EXERCISE GOAL: A precise reproduction of every record below is needed, minus the pictures.

(Scene image comparisons)

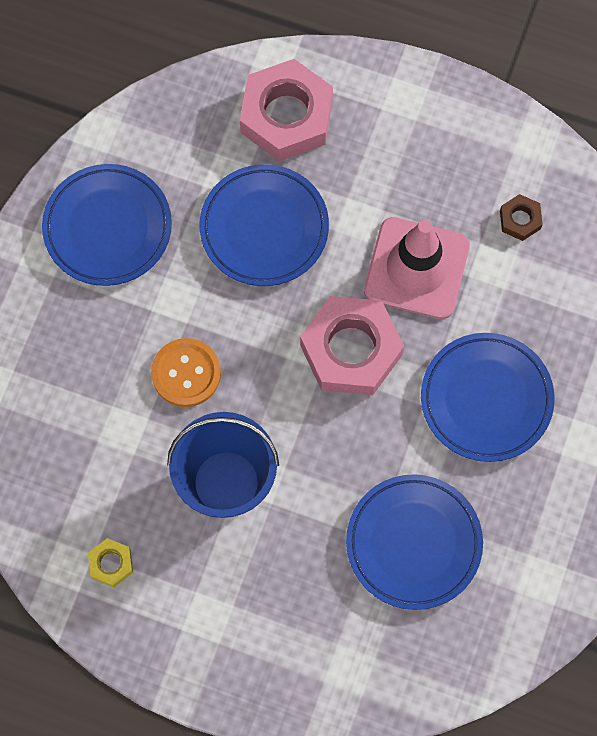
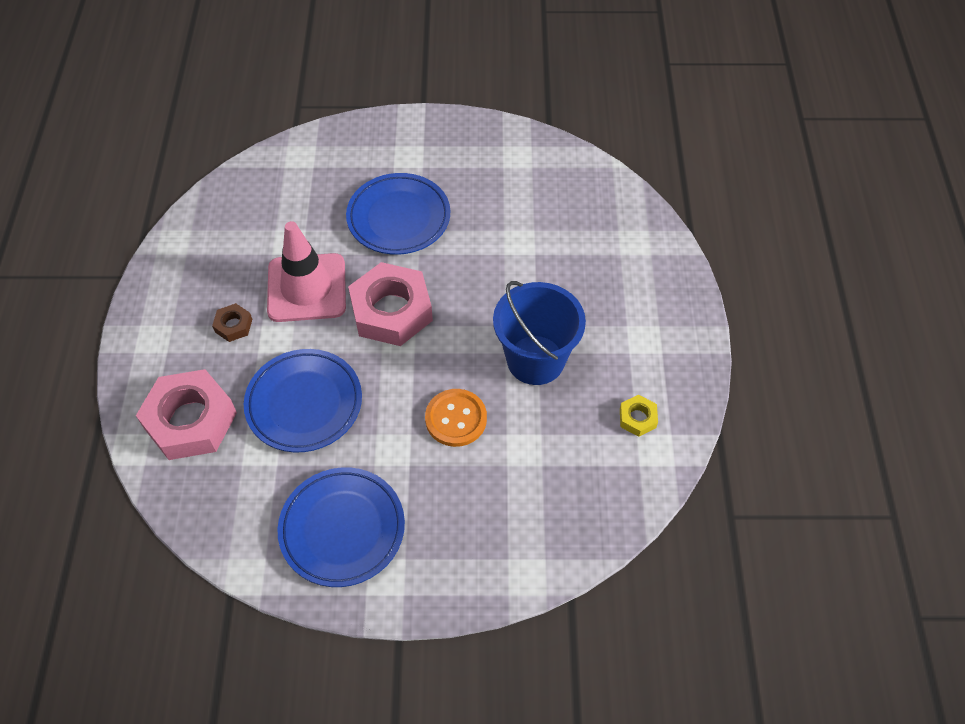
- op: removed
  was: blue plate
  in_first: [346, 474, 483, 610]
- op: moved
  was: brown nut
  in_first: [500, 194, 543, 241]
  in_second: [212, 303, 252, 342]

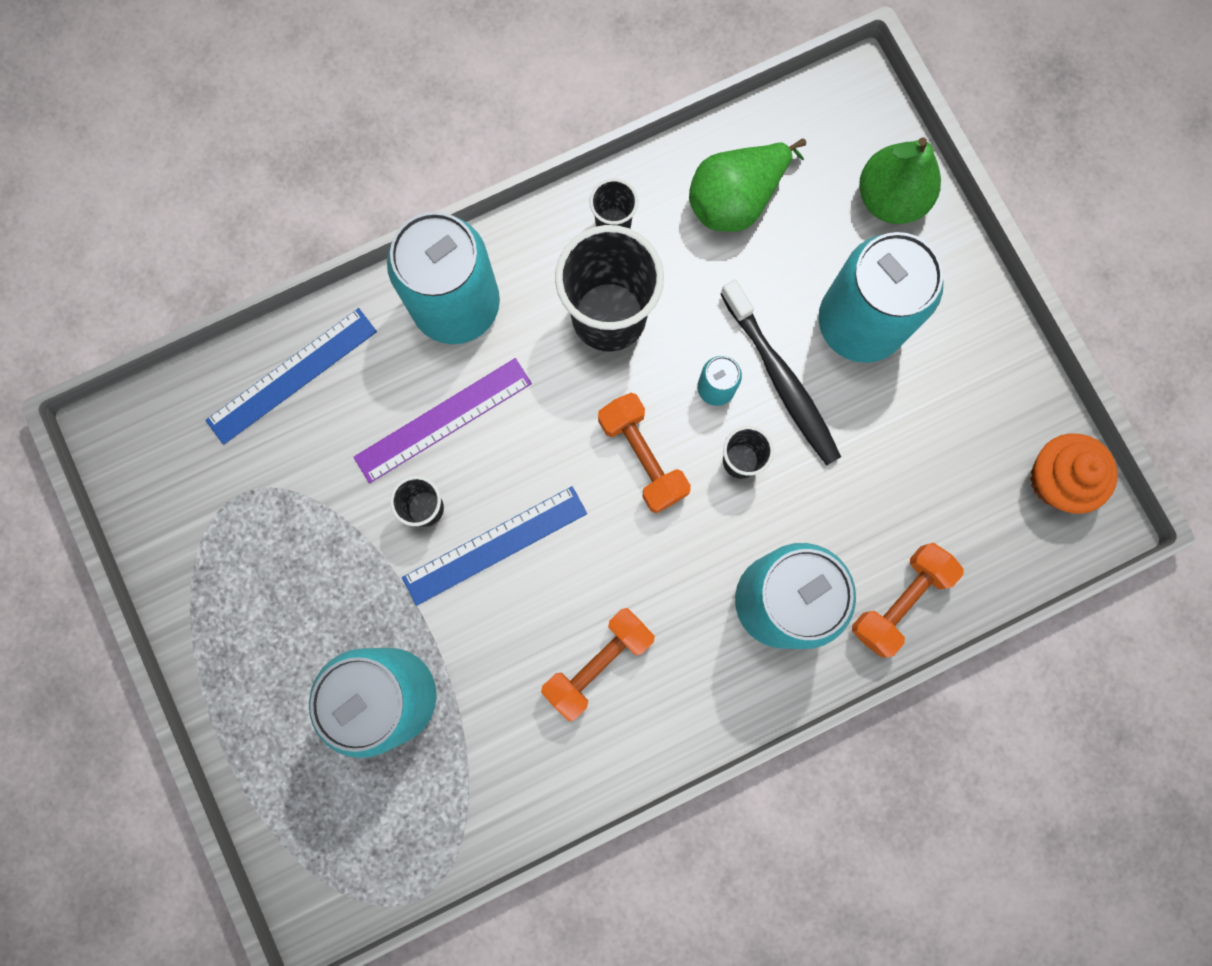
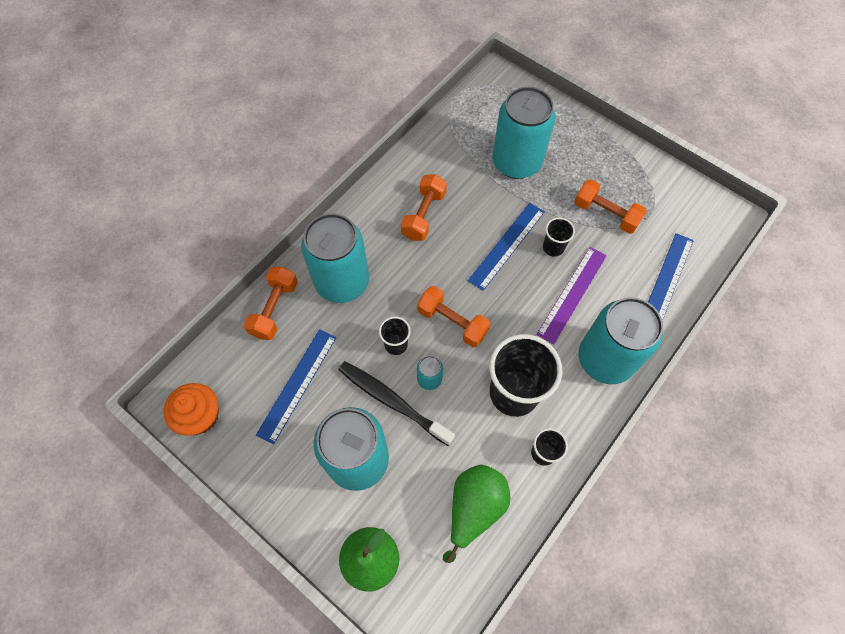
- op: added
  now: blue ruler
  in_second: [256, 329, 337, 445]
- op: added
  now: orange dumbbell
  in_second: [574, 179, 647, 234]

SOLUTION TO THIS PROBLEM:
- op: removed
  was: blue plate
  in_first: [346, 474, 483, 610]
- op: moved
  was: brown nut
  in_first: [500, 194, 543, 241]
  in_second: [212, 303, 252, 342]

- op: added
  now: blue ruler
  in_second: [256, 329, 337, 445]
- op: added
  now: orange dumbbell
  in_second: [574, 179, 647, 234]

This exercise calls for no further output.